Data:
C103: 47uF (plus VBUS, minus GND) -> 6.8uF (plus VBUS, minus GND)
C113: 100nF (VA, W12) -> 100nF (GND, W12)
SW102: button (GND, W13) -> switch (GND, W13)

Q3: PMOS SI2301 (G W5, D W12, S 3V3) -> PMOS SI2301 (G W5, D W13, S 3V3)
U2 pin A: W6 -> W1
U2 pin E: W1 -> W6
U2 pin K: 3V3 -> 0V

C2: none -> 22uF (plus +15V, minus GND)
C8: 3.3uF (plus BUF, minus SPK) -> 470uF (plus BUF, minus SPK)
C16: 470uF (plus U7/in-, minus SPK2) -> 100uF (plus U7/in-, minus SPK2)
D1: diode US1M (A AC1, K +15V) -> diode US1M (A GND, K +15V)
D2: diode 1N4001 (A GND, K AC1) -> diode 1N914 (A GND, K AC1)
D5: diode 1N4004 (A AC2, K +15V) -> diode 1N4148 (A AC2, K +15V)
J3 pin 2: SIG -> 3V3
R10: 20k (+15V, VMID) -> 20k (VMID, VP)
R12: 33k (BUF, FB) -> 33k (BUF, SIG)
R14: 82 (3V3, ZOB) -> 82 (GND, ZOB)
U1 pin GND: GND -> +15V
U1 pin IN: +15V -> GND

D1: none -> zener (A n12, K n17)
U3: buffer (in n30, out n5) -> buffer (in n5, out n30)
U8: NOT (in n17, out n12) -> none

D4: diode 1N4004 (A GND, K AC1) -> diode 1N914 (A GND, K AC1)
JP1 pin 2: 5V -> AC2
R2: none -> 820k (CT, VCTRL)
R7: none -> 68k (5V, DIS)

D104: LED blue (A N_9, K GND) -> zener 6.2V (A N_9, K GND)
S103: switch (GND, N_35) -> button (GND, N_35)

Your goal: From the listing above, copy every line that holds the string "minus".

Result:
C103: 47uF (plus VBUS, minus GND) -> 6.8uF (plus VBUS, minus GND)
C2: none -> 22uF (plus +15V, minus GND)
C8: 3.3uF (plus BUF, minus SPK) -> 470uF (plus BUF, minus SPK)
C16: 470uF (plus U7/in-, minus SPK2) -> 100uF (plus U7/in-, minus SPK2)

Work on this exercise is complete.